*Records*
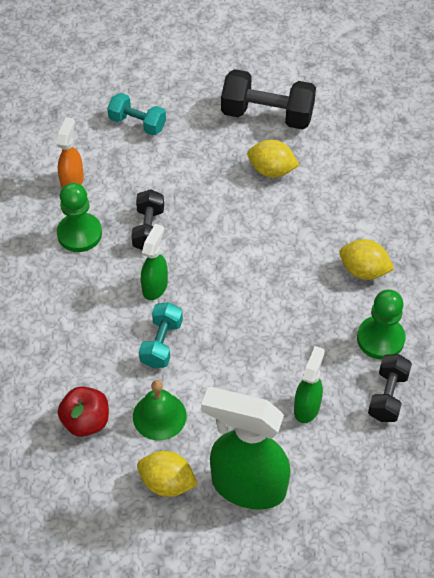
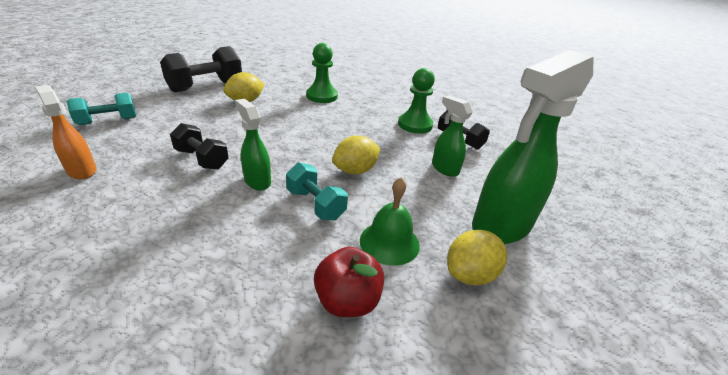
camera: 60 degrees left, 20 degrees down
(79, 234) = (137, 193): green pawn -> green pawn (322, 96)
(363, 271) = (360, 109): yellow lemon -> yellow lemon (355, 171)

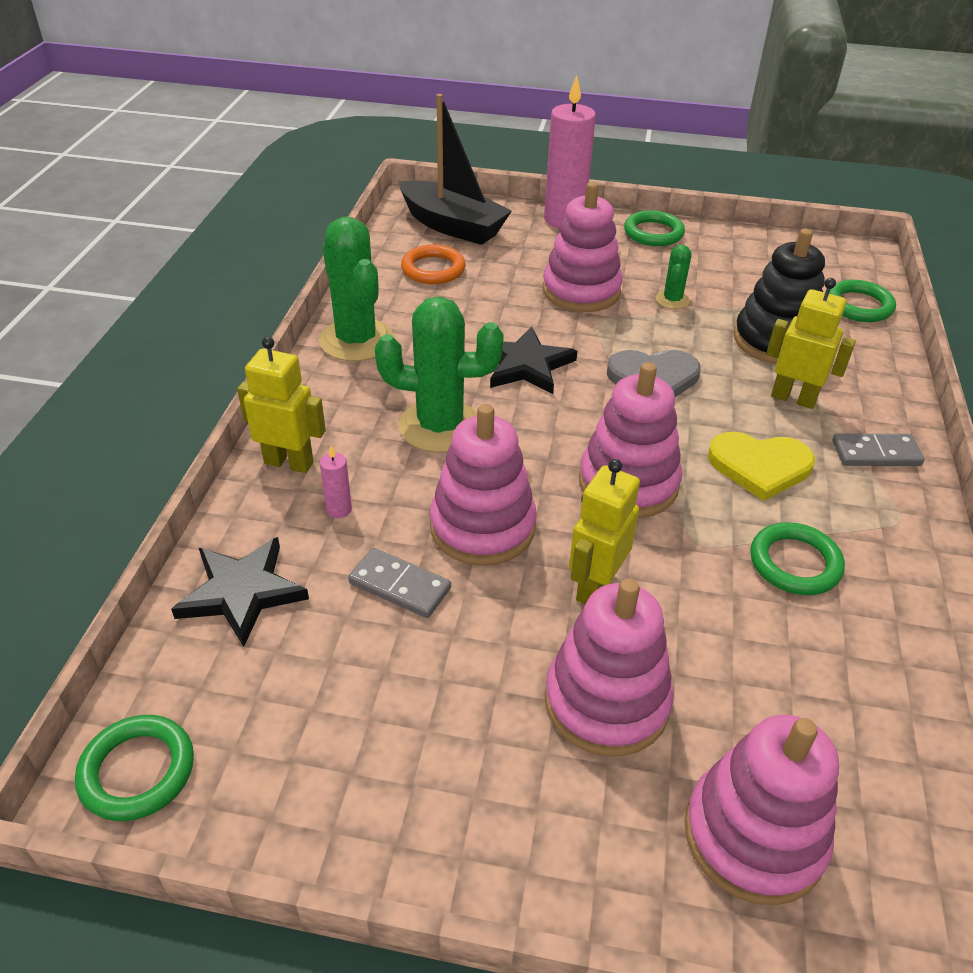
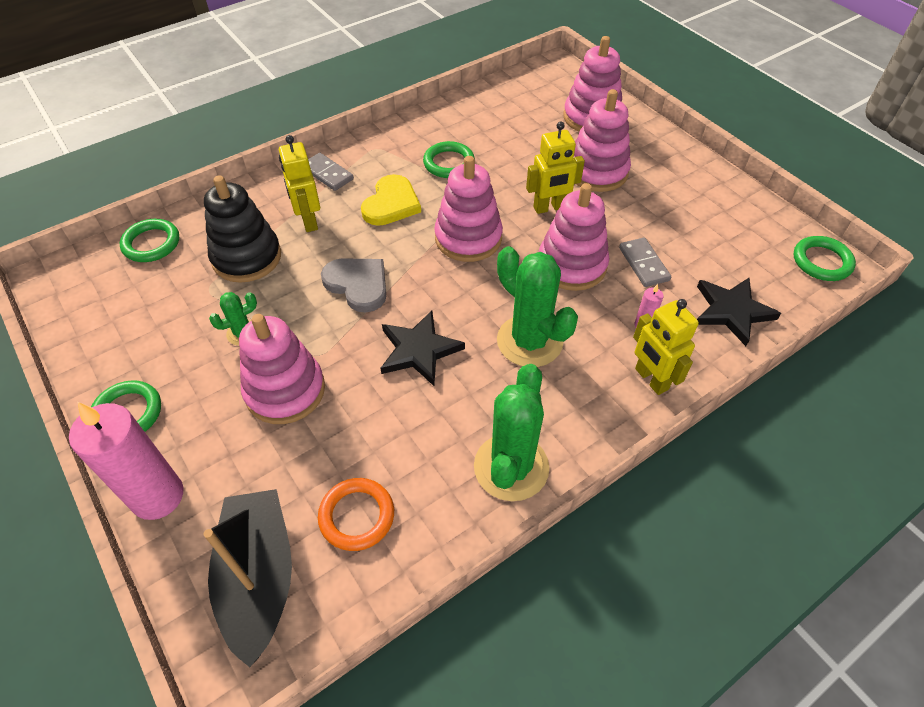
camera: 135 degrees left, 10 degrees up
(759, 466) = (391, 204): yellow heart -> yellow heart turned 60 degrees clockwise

*Task details*
Exactly the lines from the one with "(363, 271) = (360, 109): yellow" through the end of the entries above must be written out, and no pictures may be included.

*Answer to this exercise*
(363, 271) = (360, 109): yellow lemon -> yellow lemon (355, 171)

camera: 135 degrees left, 10 degrees up
(759, 466) = (391, 204): yellow heart -> yellow heart turned 60 degrees clockwise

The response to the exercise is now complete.